> [Data provided]

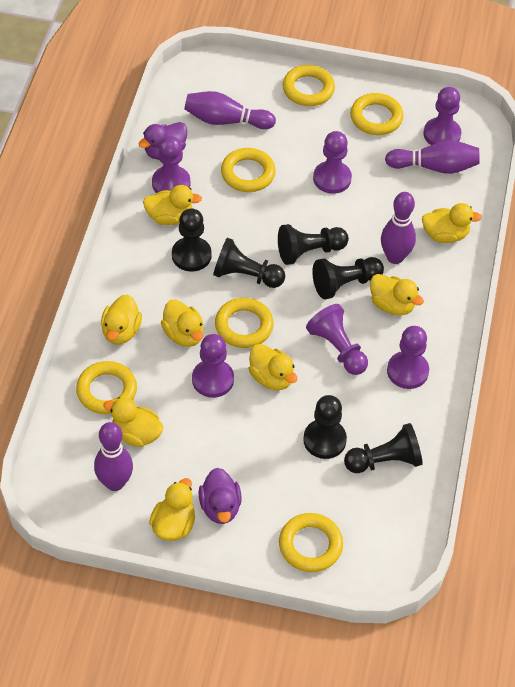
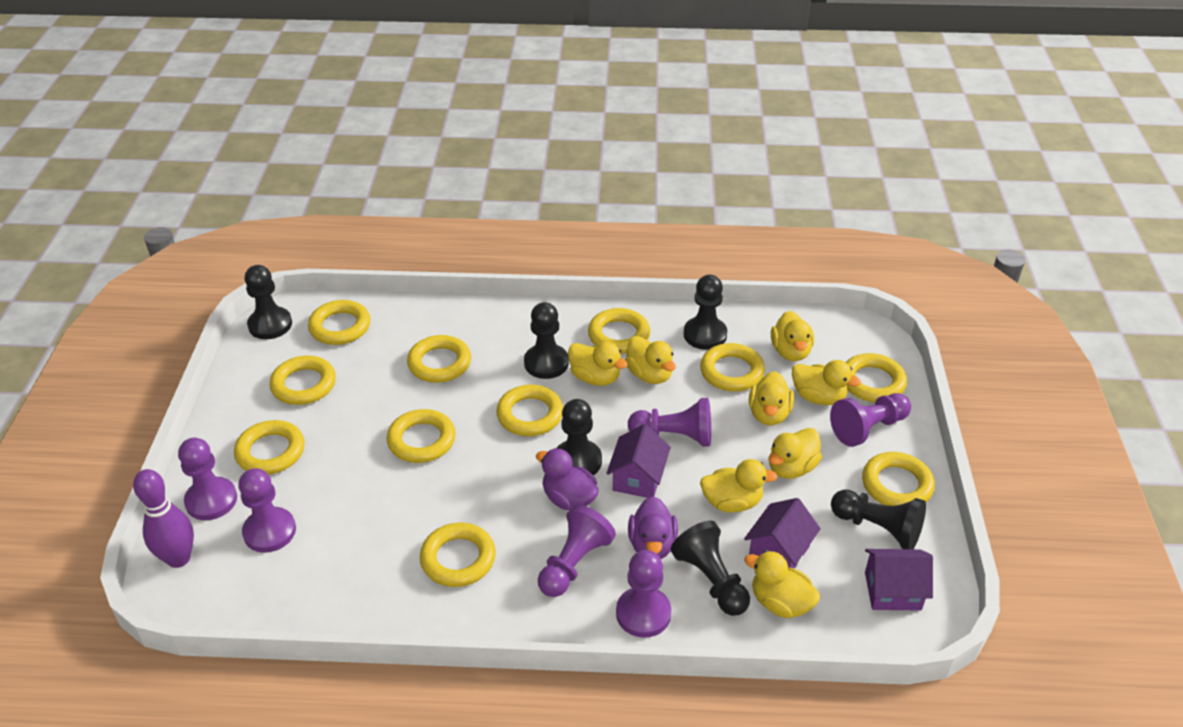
purple bowling pin: 4 -> 1
purple house: 0 -> 3
yellow ring: 6 -> 11

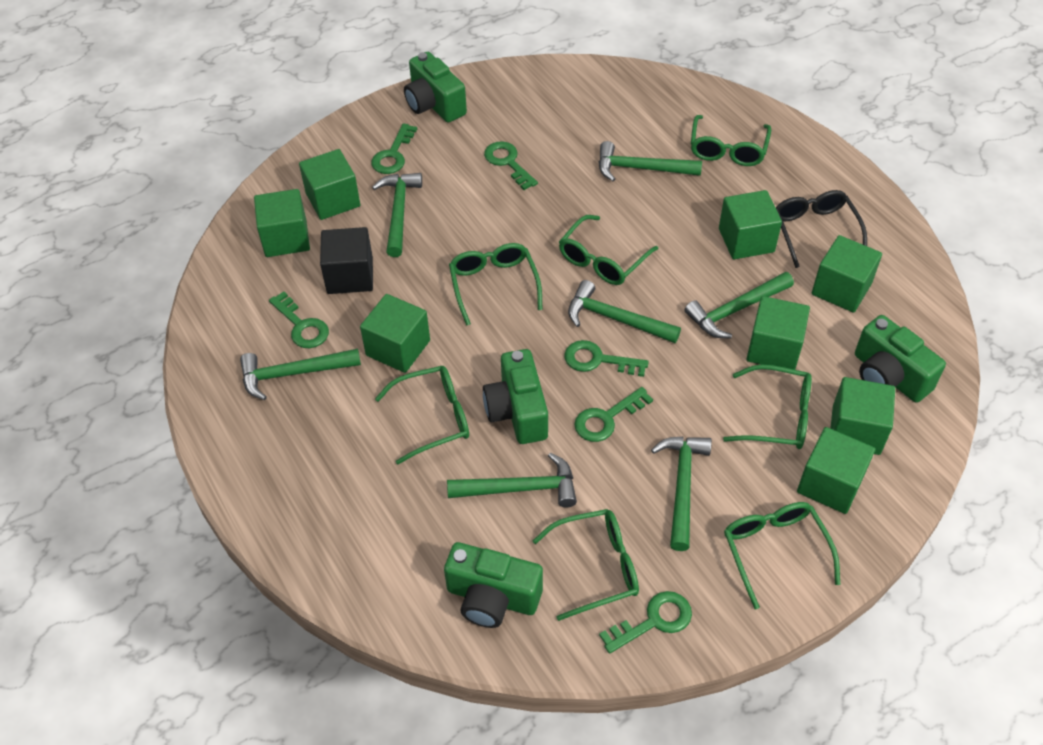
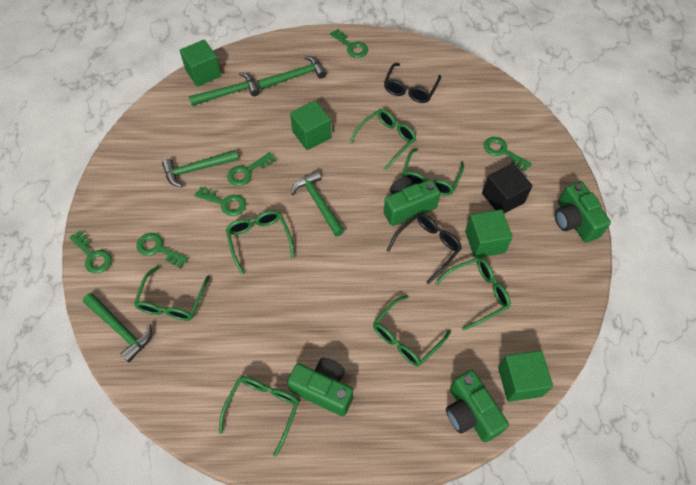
black glasses: 1 -> 2
green cube: 8 -> 4
green hammer: 7 -> 5

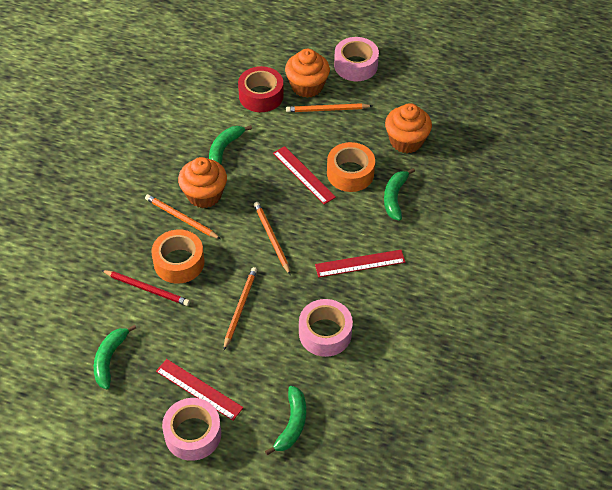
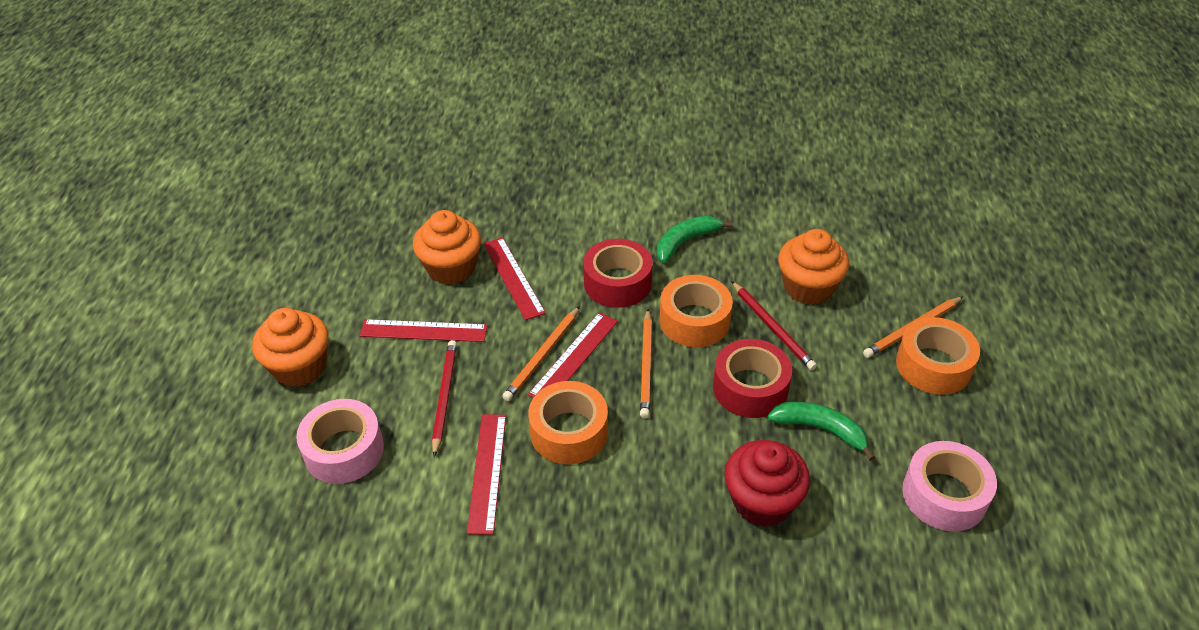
green banana: 4 -> 2
orange pencil: 4 -> 3
orange tape: 2 -> 3
pink tape: 3 -> 2
red cupcake: 0 -> 1
red pencil: 1 -> 2
red ruler: 3 -> 4
red tape: 1 -> 2

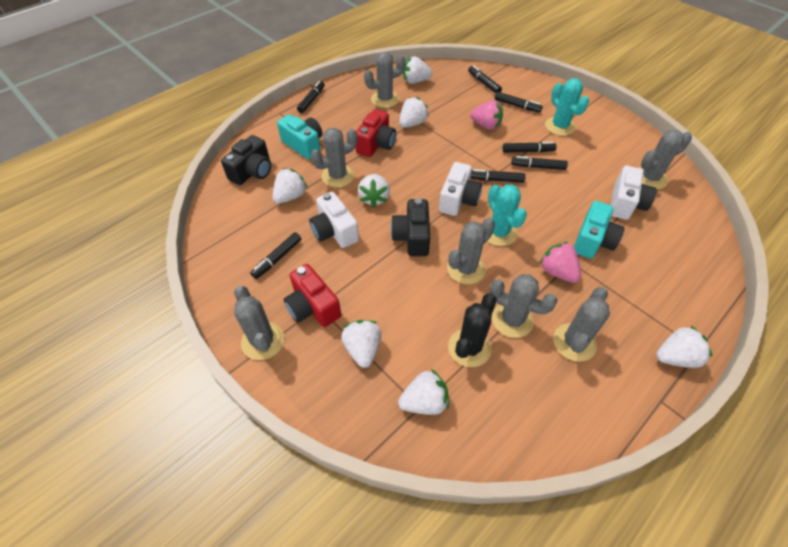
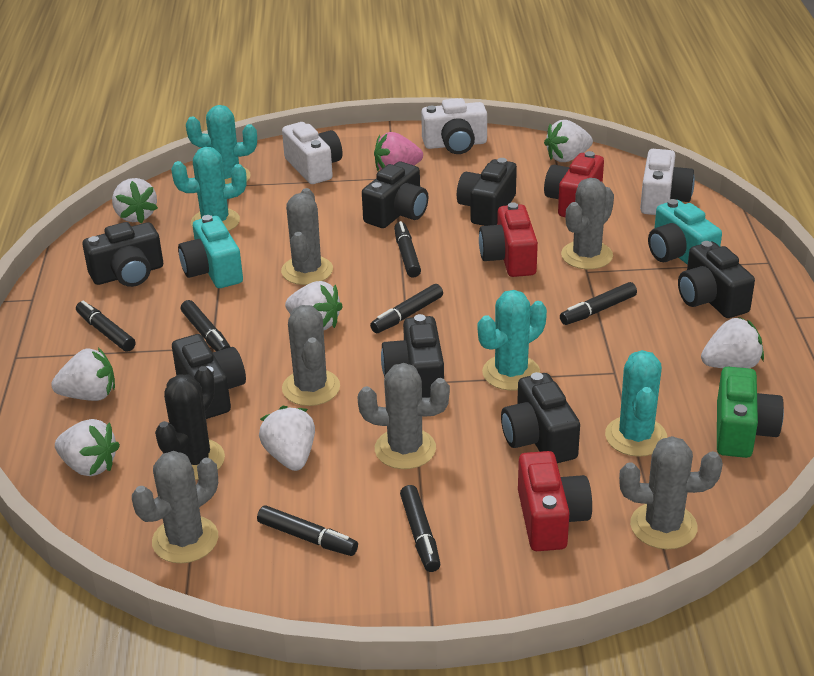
black camera: 2 -> 7
green camera: 0 -> 1
grey cactus: 7 -> 6
pink strawberry: 2 -> 1
red camera: 2 -> 3
turquoise cactus: 2 -> 4

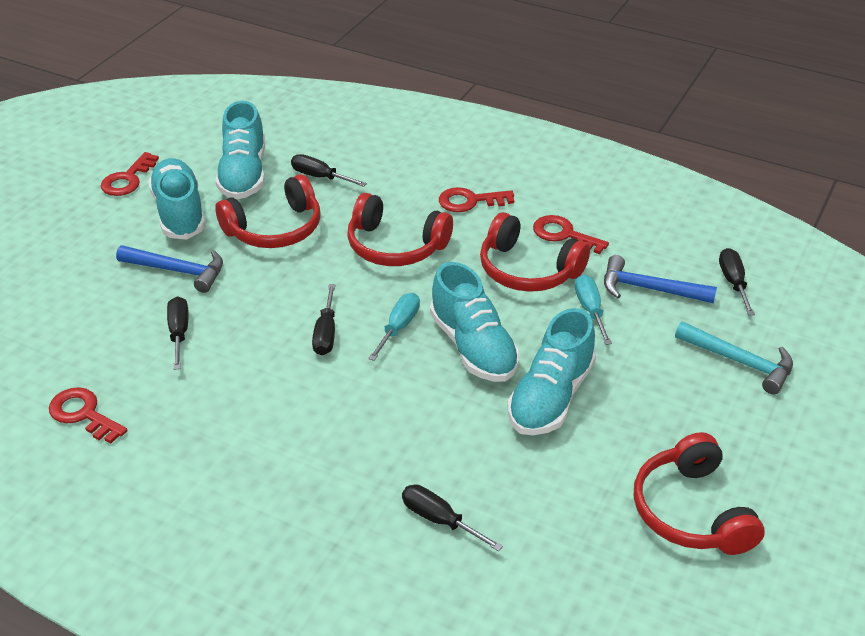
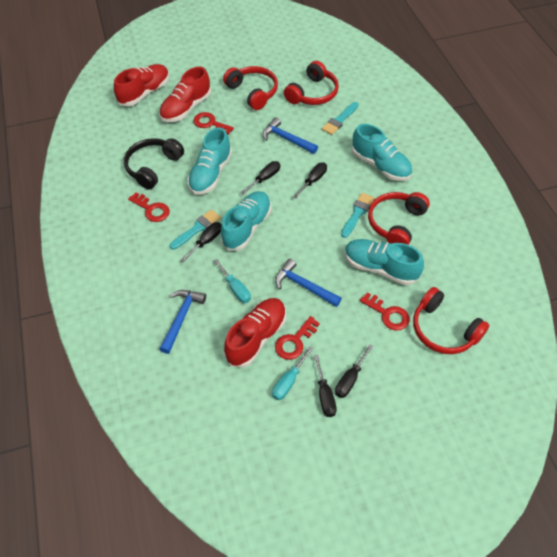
black headphones: 0 -> 1
blue hammer: 2 -> 3
red shoe: 0 -> 3
turquoise brush: 0 -> 3
turquoise hammer: 1 -> 0

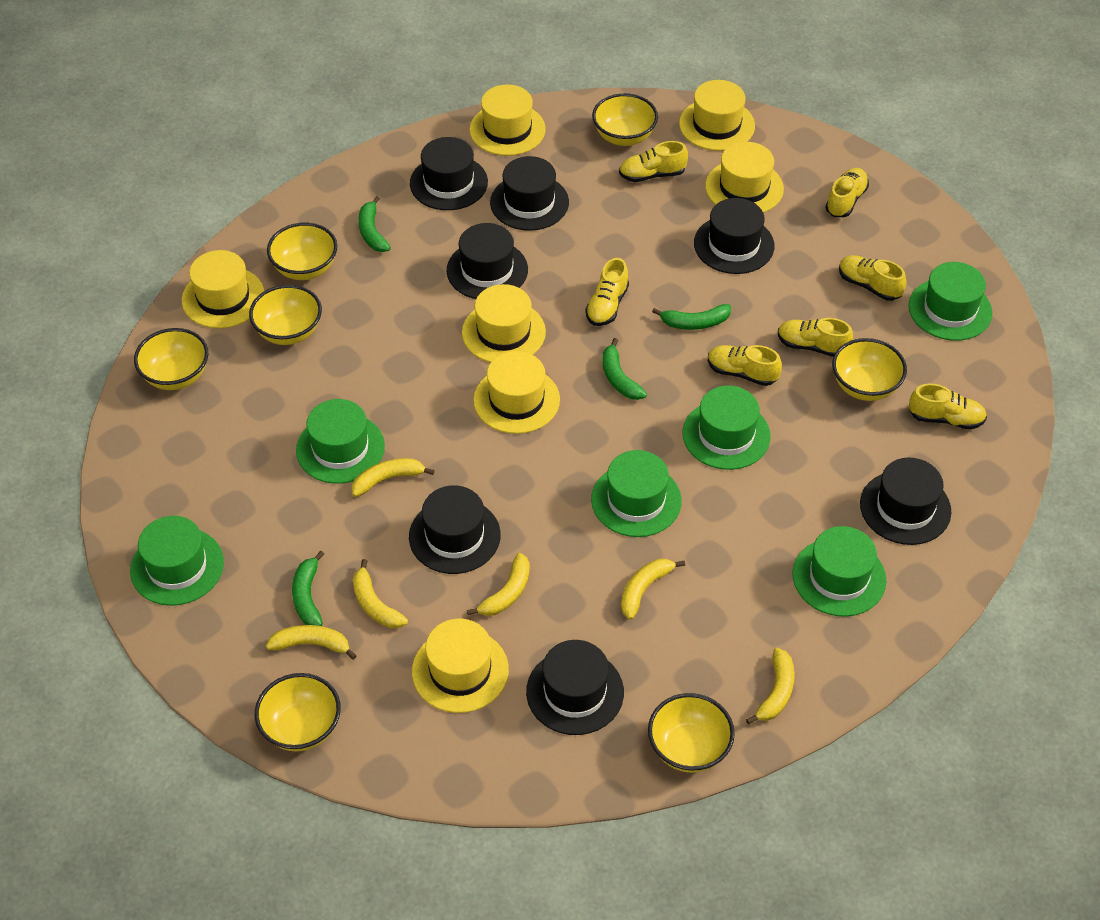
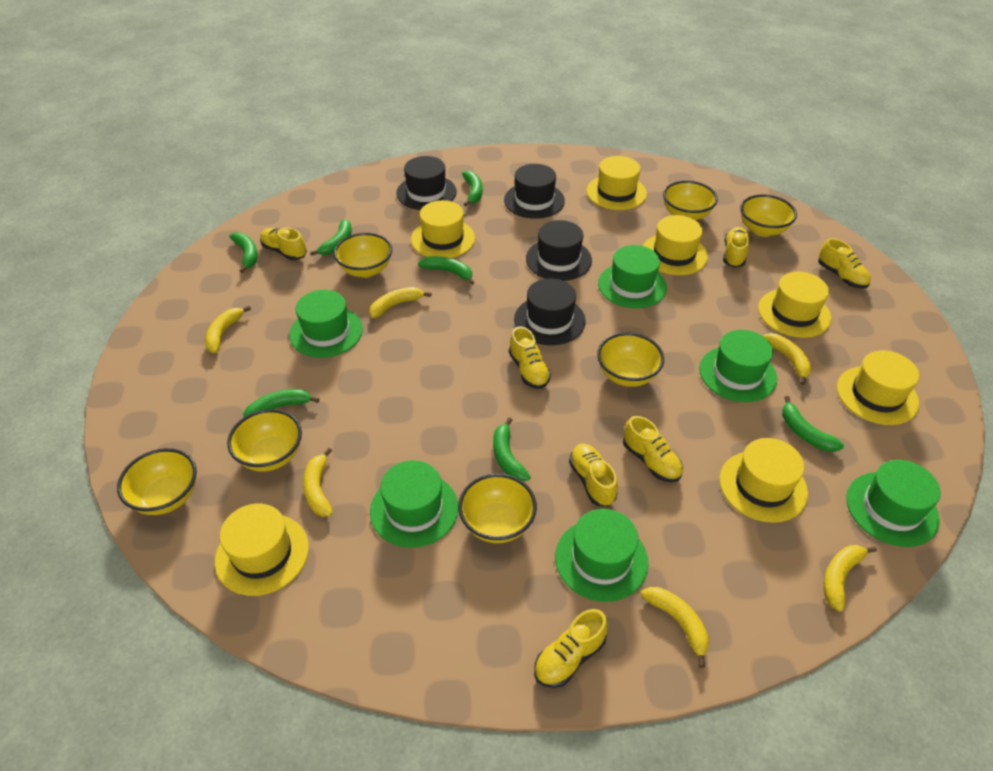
black hat: 7 -> 4
green banana: 4 -> 7

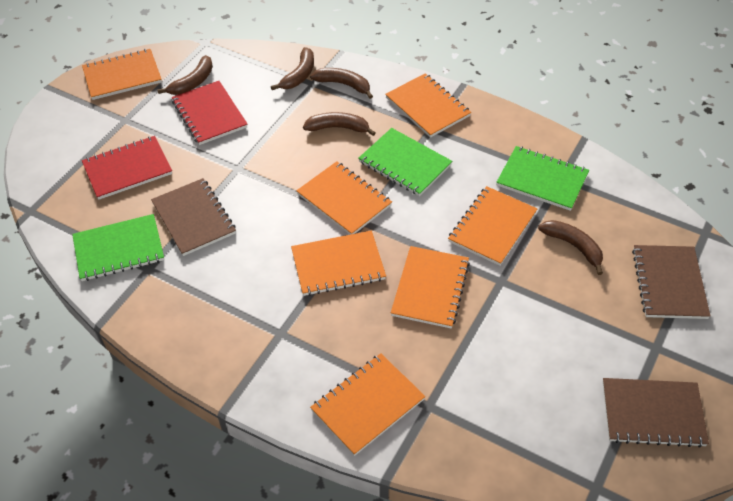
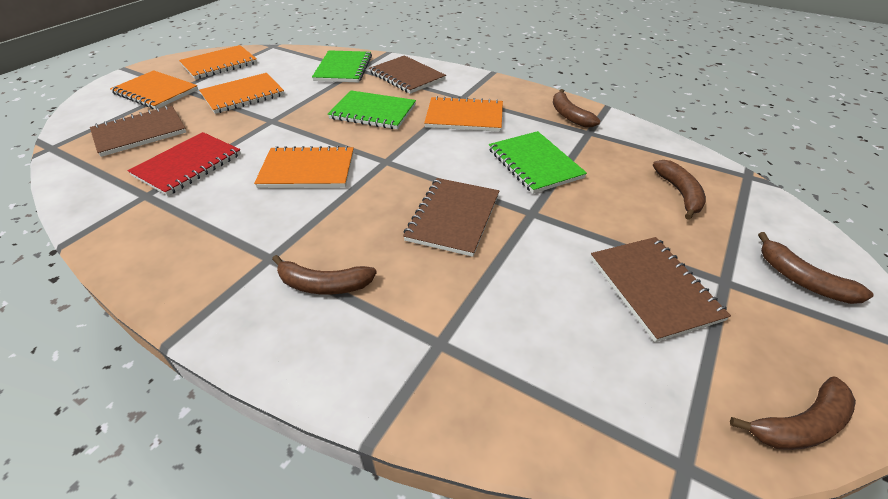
brown notebook: 3 -> 4
orange notebook: 7 -> 5
red notebook: 2 -> 1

> [Aim of the exercise] Please copy the entries in full. Leave each image out.

> [Finished task]
purple bowling pin: 4 -> 1
purple house: 0 -> 3
yellow ring: 6 -> 11

black glasses: 1 -> 2
green cube: 8 -> 4
green hammer: 7 -> 5

green banana: 4 -> 2
orange pencil: 4 -> 3
orange tape: 2 -> 3
pink tape: 3 -> 2
red cupcake: 0 -> 1
red pencil: 1 -> 2
red ruler: 3 -> 4
red tape: 1 -> 2

black camera: 2 -> 7
green camera: 0 -> 1
grey cactus: 7 -> 6
pink strawberry: 2 -> 1
red camera: 2 -> 3
turquoise cactus: 2 -> 4

black headphones: 0 -> 1
blue hammer: 2 -> 3
red shoe: 0 -> 3
turquoise brush: 0 -> 3
turquoise hammer: 1 -> 0

black hat: 7 -> 4
green banana: 4 -> 7

brown notebook: 3 -> 4
orange notebook: 7 -> 5
red notebook: 2 -> 1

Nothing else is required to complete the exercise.